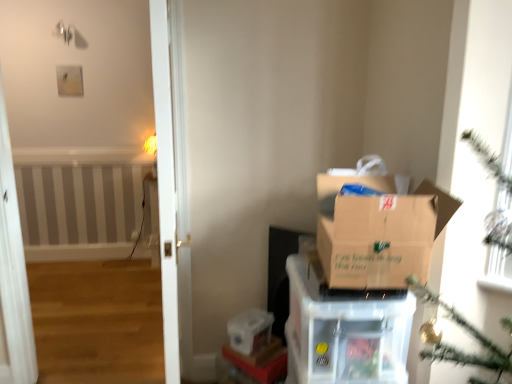
The image size is (512, 384). I want to click on free space above clear plastic container at lower center (from a real-world perspective), so click(x=265, y=350).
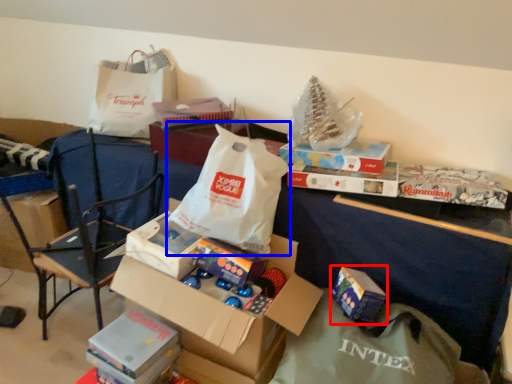
Question: Which object appears closest to the camera in this image, gift (highlighted by a red box) or grocery bag (highlighted by a blue box)?

Choices:
 (A) gift
 (B) grocery bag

Answer: (B)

____

EXERCISE INSTRUCTIONS:
Repeat the material from the line containing "Question: Which object" through the end, word for word.

RESPONSE TO THE TASK:
Question: Which object appears closest to the camera in this image, gift (highlighted by a red box) or grocery bag (highlighted by a blue box)?

Choices:
 (A) gift
 (B) grocery bag

Answer: (B)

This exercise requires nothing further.